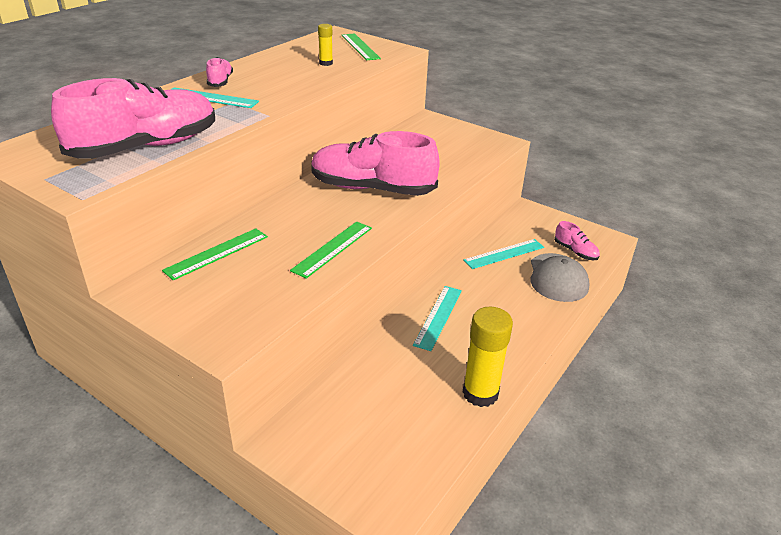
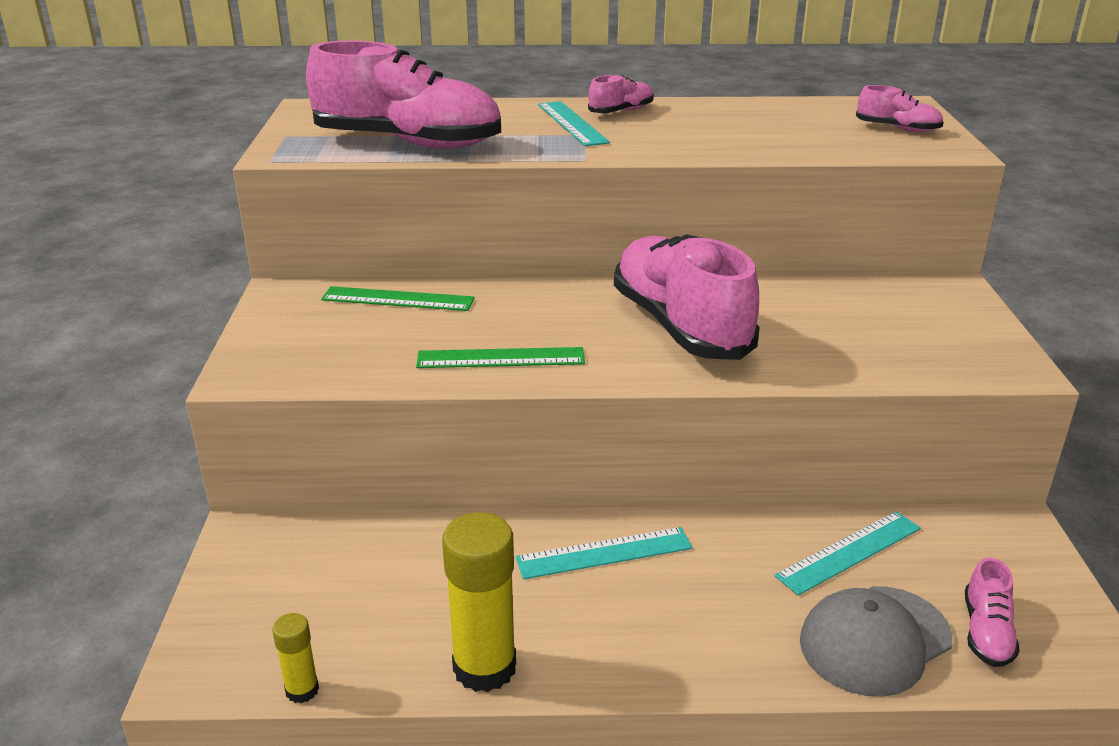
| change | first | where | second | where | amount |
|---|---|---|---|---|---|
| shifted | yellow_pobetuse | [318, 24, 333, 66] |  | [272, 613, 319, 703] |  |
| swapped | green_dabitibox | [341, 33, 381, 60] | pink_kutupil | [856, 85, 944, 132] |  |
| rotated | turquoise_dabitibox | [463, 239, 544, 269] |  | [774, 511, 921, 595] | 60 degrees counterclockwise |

----------------------------------------

Without including any pictures, output each entry above exactly as it appears.

**RESPONSE TO THE TASK:**
| change | first | where | second | where | amount |
|---|---|---|---|---|---|
| shifted | yellow_pobetuse | [318, 24, 333, 66] |  | [272, 613, 319, 703] |  |
| swapped | green_dabitibox | [341, 33, 381, 60] | pink_kutupil | [856, 85, 944, 132] |  |
| rotated | turquoise_dabitibox | [463, 239, 544, 269] |  | [774, 511, 921, 595] | 60 degrees counterclockwise |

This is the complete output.